──────── Records shown ────────

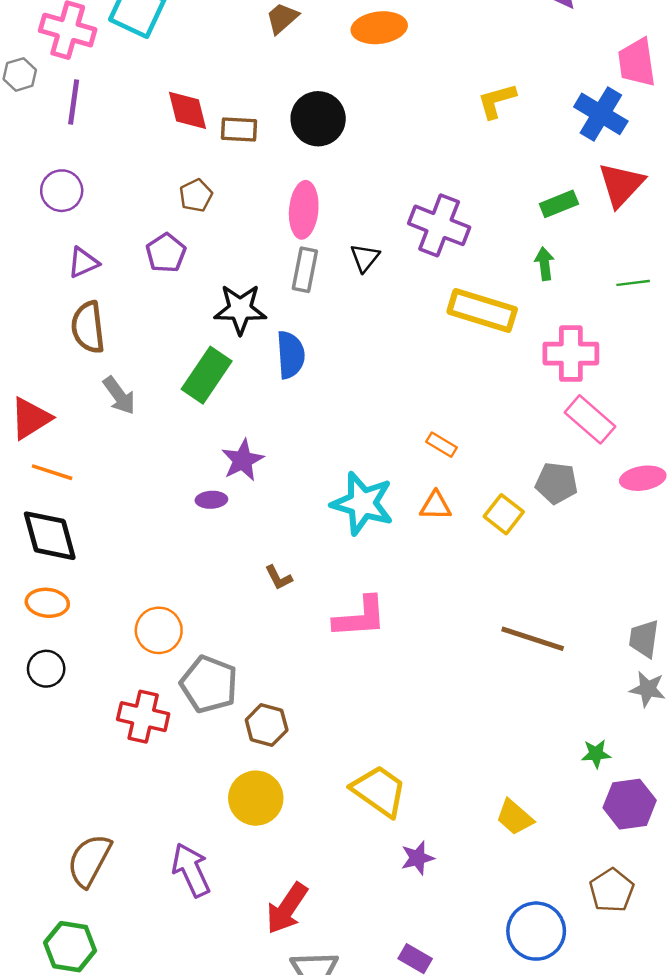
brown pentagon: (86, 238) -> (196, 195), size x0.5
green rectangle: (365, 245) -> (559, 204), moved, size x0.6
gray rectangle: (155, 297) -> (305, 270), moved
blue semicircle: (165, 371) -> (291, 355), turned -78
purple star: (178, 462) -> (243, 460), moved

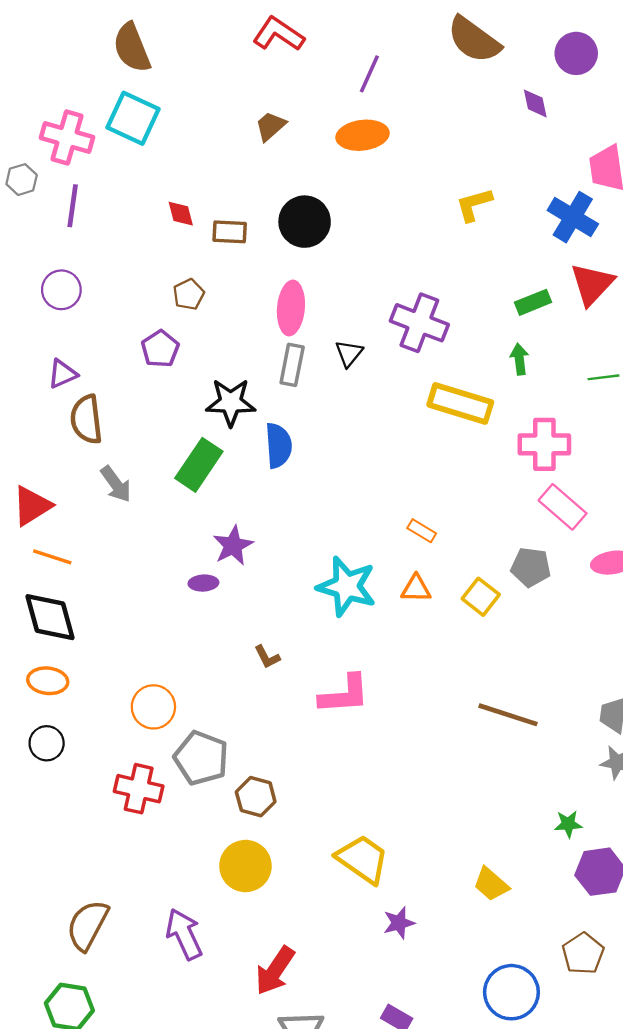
red diamond: (187, 110) -> (181, 214), size x0.7
purple triangle: (83, 263) -> (63, 374), moved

────────

*Problem:* Please return the whole listing exactly. Do not copy its images.

*Answer area:*
brown pentagon: (86, 238) -> (196, 195), size x0.5
green rectangle: (365, 245) -> (559, 204), moved, size x0.6
gray rectangle: (155, 297) -> (305, 270), moved
blue semicircle: (165, 371) -> (291, 355), turned -78
purple star: (178, 462) -> (243, 460), moved

red diamond: (187, 110) -> (181, 214), size x0.7
purple triangle: (83, 263) -> (63, 374), moved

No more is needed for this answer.